Difference listings:
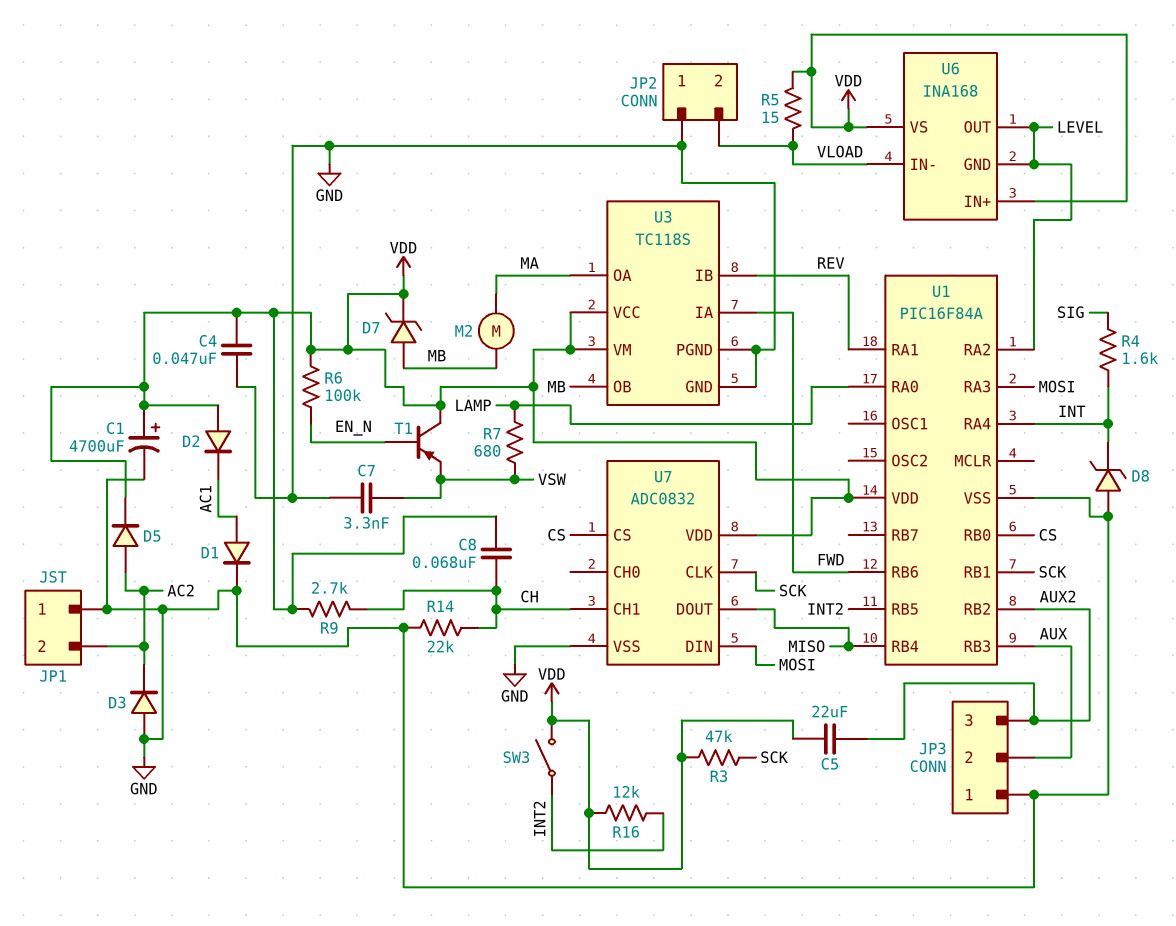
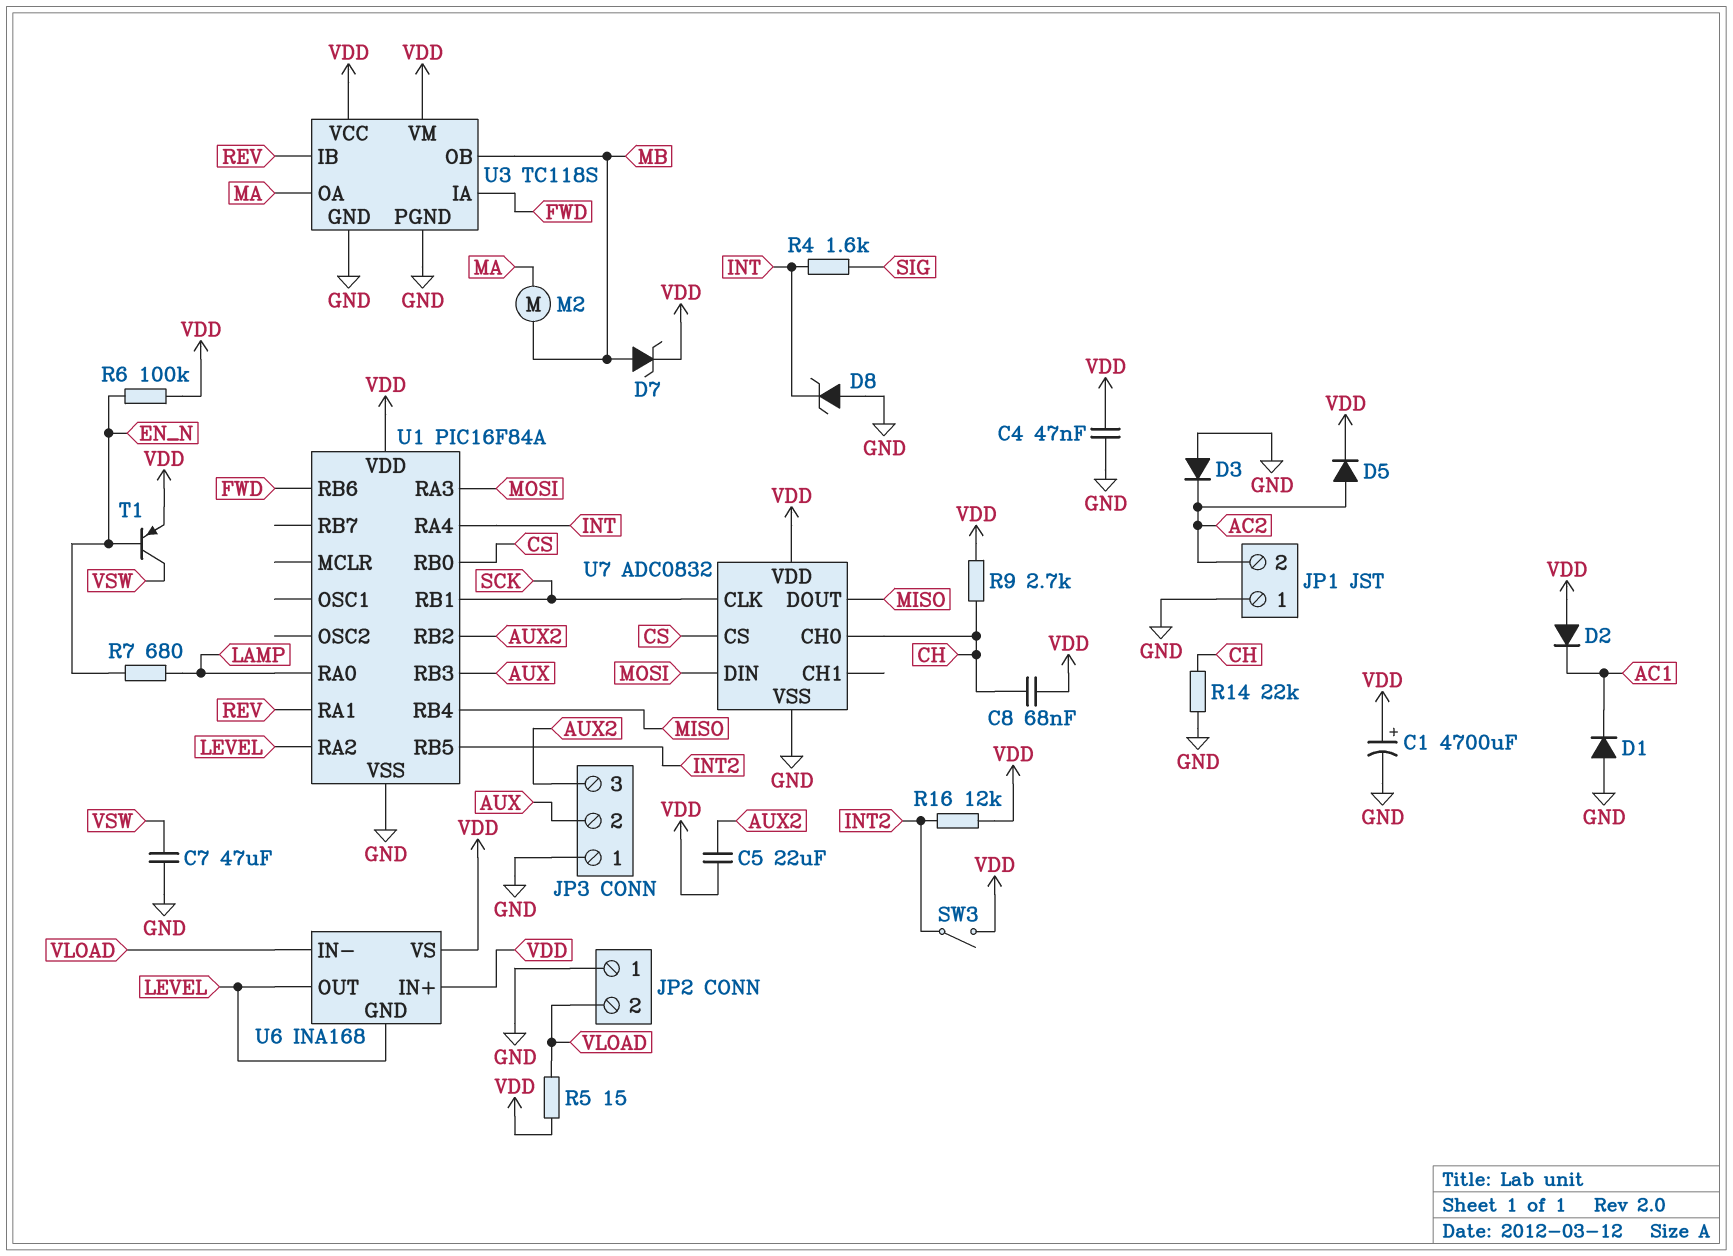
C7: 3.3nF (GND, VSW) -> 47uF (GND, VSW)
D1: diode (A AC1, K GND) -> diode (A GND, K AC1)
R3: 47k (SCK, VDD) -> none
R7: 680 (LAMP, VSW) -> 680 (EN_N, LAMP)
T1: PNP (B EN_N, C VDD, E VSW) -> PNP (B EN_N, C VSW, E VDD)
U7 pin CH0: none -> CH
U7 pin CH1: CH -> none

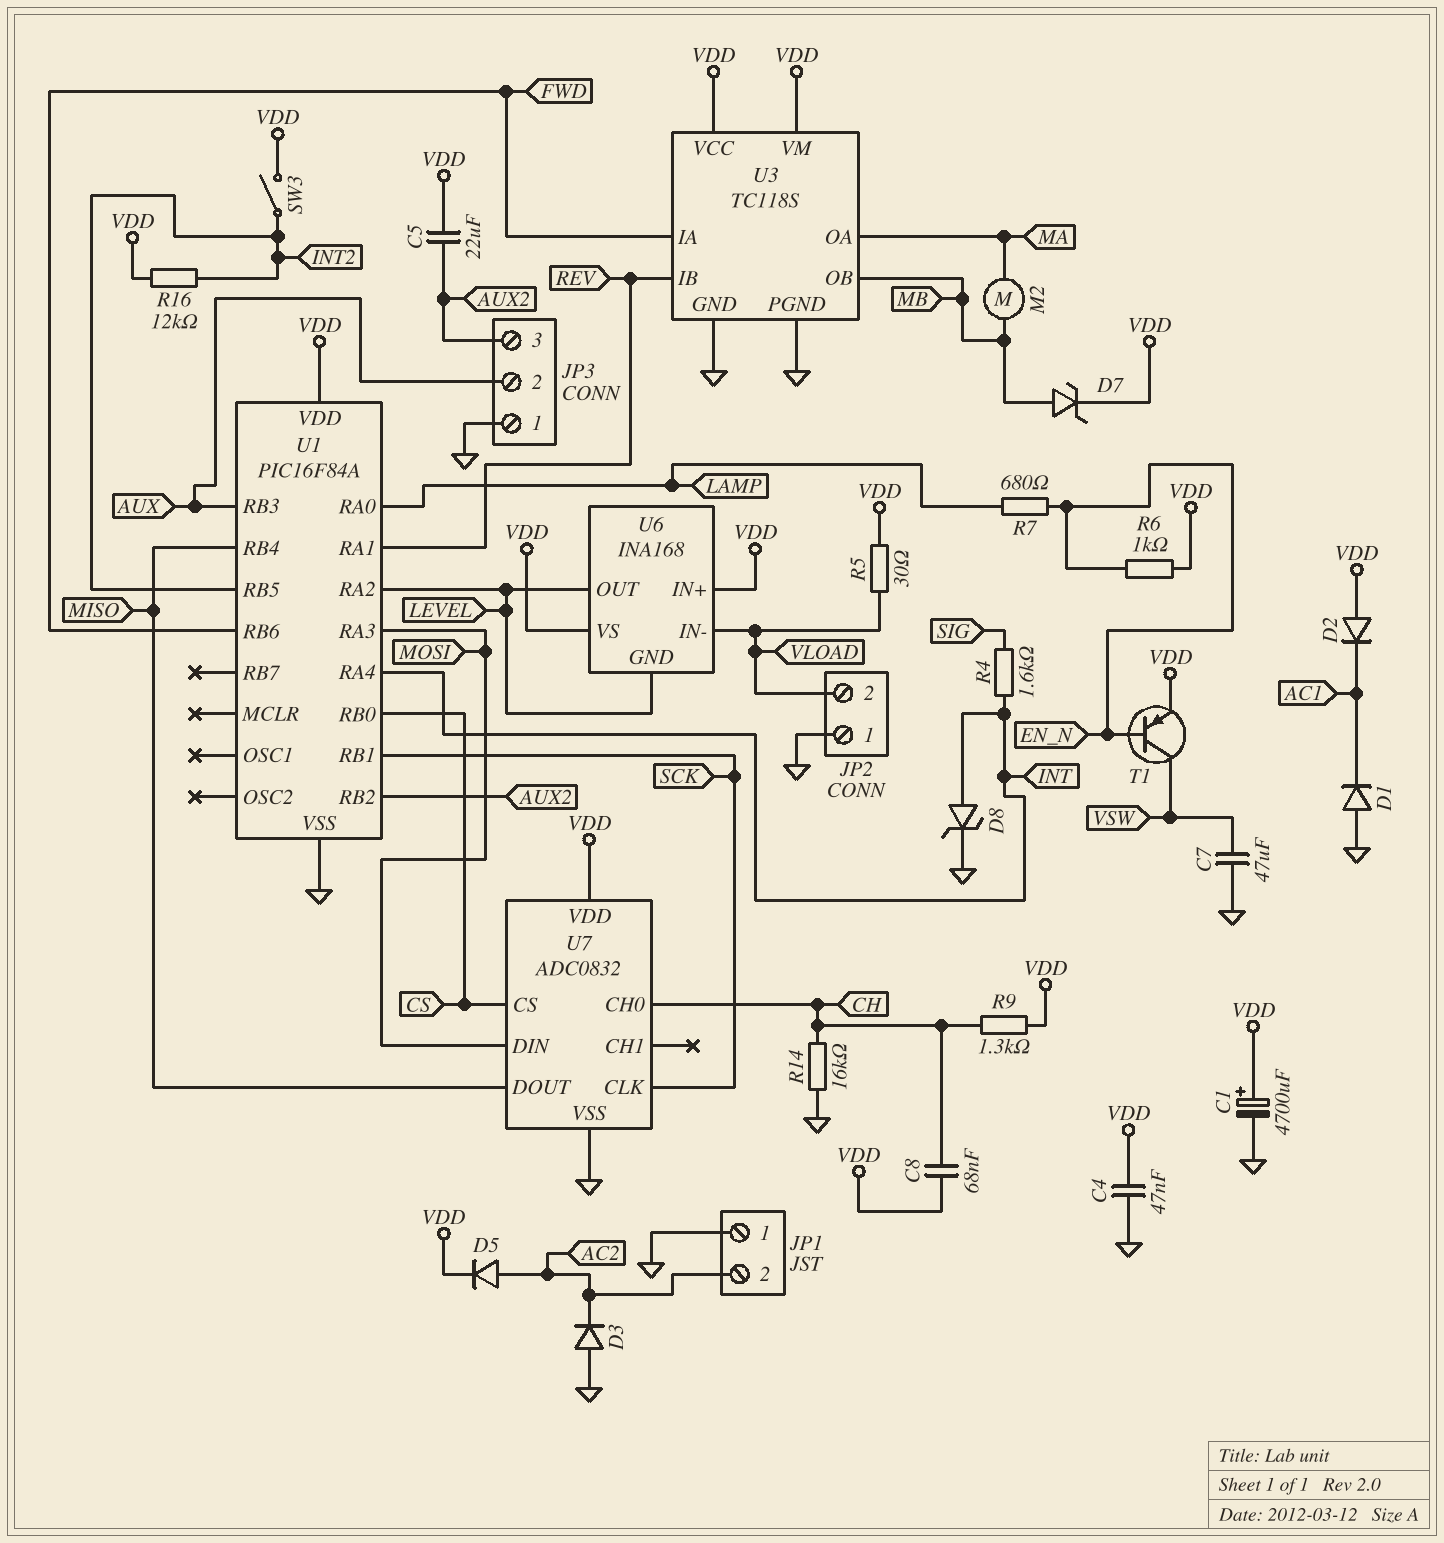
D8: zener (A GND, K INT) -> zener (A INT, K GND)
R5: 15 (VDD, VLOAD) -> 30 (VDD, VLOAD)
R6: 100k (EN_N, VDD) -> 1k (EN_N, VDD)
R9: 2.7k (CH, VDD) -> 1.3k (CH, VDD)
R14: 22k (CH, GND) -> 16k (CH, GND)

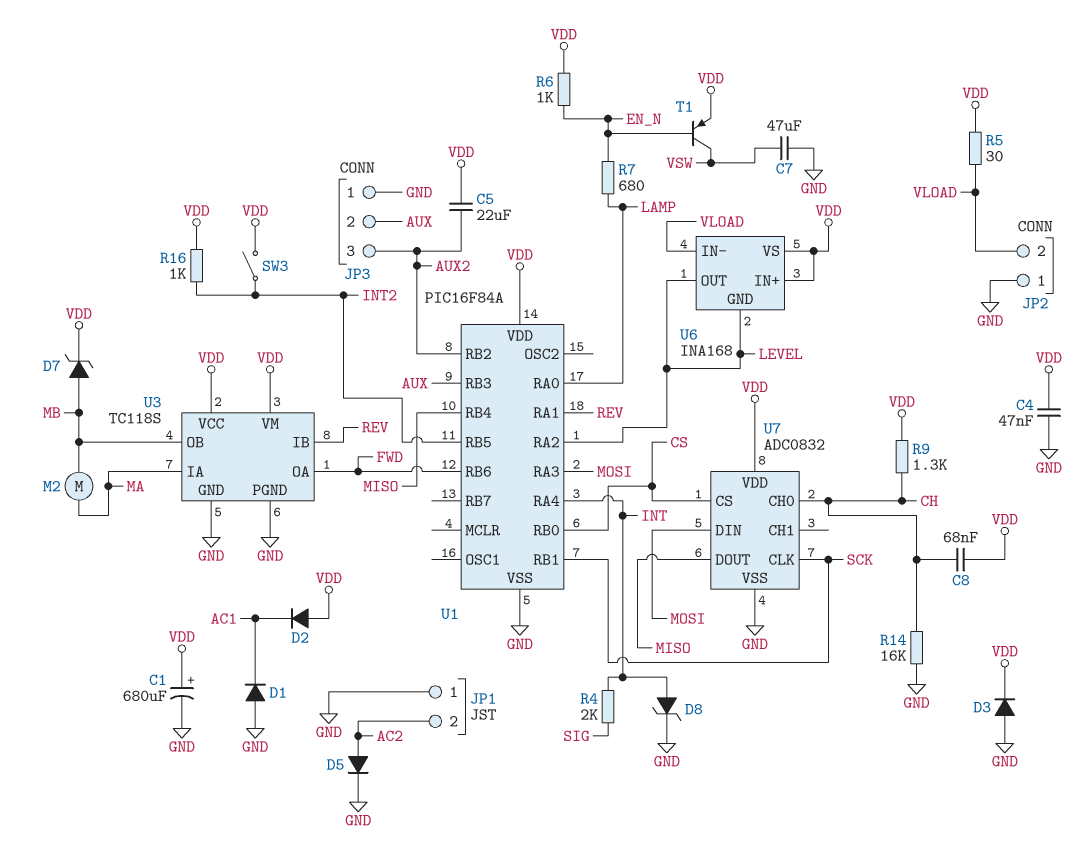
C1: 4700uF (plus VDD, minus GND) -> 680uF (plus VDD, minus GND)
D3: diode (A GND, K AC2) -> diode (A GND, K VDD)
D5: diode (A AC2, K VDD) -> diode (A AC2, K GND)
R4: 1.6k (INT, SIG) -> 2k (INT, SIG)
R16: 12k (INT2, VDD) -> 1k (INT2, VDD)
U3 pin IA: FWD -> MA
U3 pin OA: MA -> FWD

__WHAT YOU NEED TO DO__
Locate the word "none" in the data above. Copy every line carrying it.

__WORKED SOLUTION__
R3: 47k (SCK, VDD) -> none
U7 pin CH0: none -> CH
U7 pin CH1: CH -> none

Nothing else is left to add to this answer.